Could the data below be printed out exactly, with the pictures left out?

====================

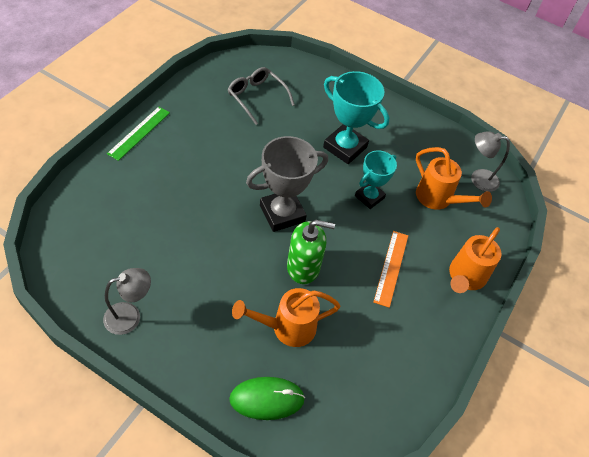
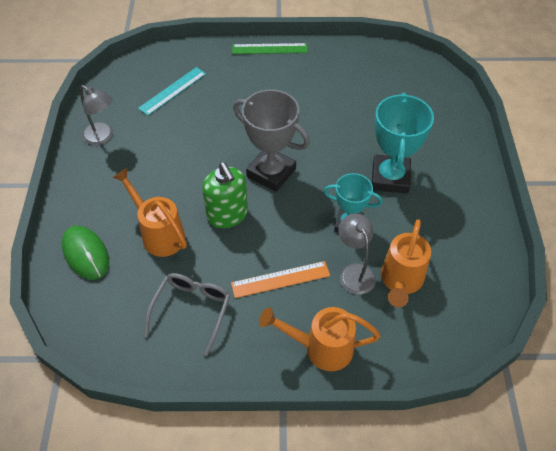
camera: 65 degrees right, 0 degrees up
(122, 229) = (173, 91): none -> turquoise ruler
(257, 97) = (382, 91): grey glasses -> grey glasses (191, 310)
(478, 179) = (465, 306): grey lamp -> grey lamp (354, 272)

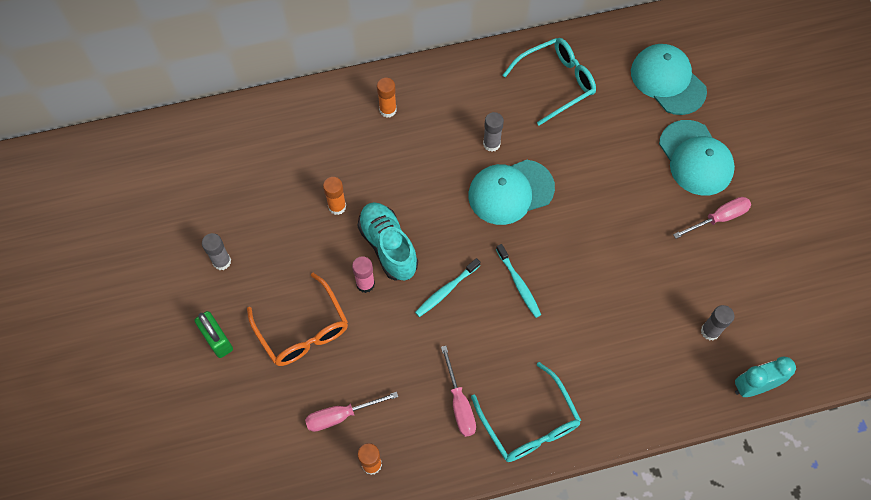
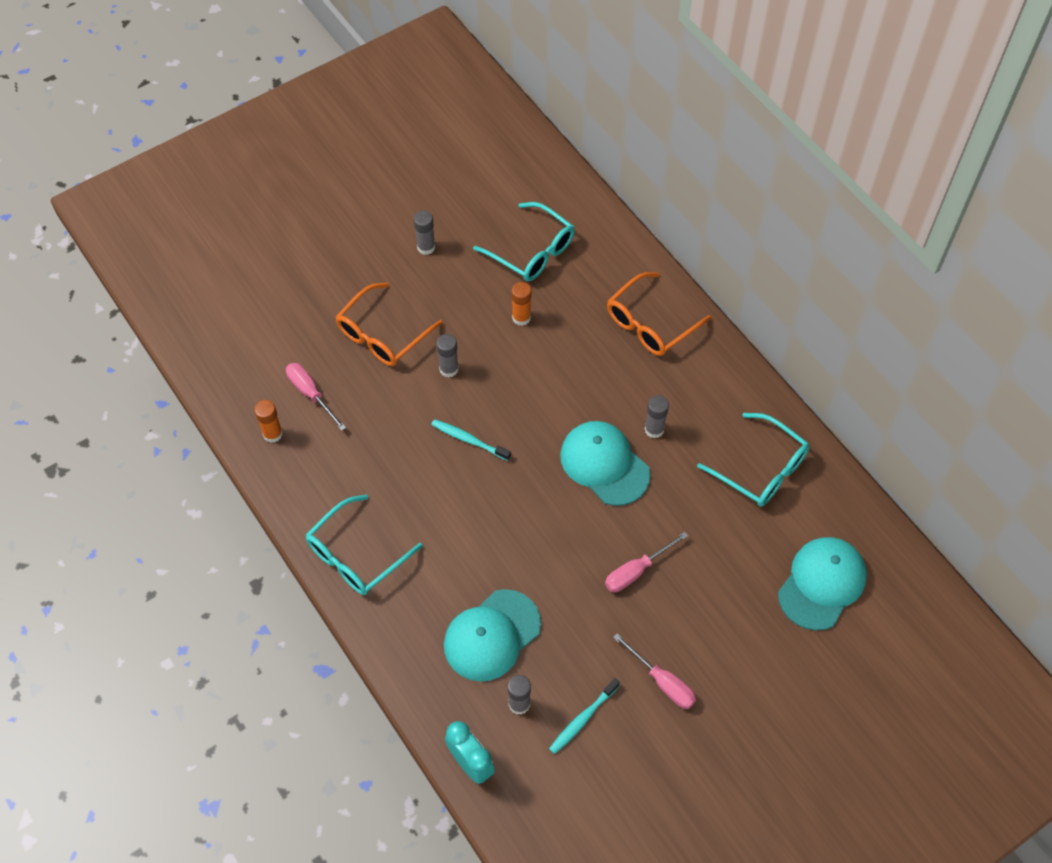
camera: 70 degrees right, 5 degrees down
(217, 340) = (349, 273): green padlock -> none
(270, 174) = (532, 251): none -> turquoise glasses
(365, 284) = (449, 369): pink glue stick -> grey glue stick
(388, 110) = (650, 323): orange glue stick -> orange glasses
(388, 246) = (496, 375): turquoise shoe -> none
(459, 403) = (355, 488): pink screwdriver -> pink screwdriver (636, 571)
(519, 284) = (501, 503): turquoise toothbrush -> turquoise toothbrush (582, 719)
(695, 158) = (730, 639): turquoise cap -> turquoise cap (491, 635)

====================

*SOLUTION TO THIS TASK*.
camera: 65 degrees right, 0 degrees up
(122, 229) = (173, 91): none -> turquoise ruler
(257, 97) = (382, 91): grey glasses -> grey glasses (191, 310)
(478, 179) = (465, 306): grey lamp -> grey lamp (354, 272)

camera: 70 degrees right, 5 degrees down
(217, 340) = (349, 273): green padlock -> none
(270, 174) = (532, 251): none -> turquoise glasses
(365, 284) = (449, 369): pink glue stick -> grey glue stick
(388, 110) = (650, 323): orange glue stick -> orange glasses
(388, 246) = (496, 375): turquoise shoe -> none
(459, 403) = (355, 488): pink screwdriver -> pink screwdriver (636, 571)
(519, 284) = (501, 503): turquoise toothbrush -> turquoise toothbrush (582, 719)
(695, 158) = (730, 639): turquoise cap -> turquoise cap (491, 635)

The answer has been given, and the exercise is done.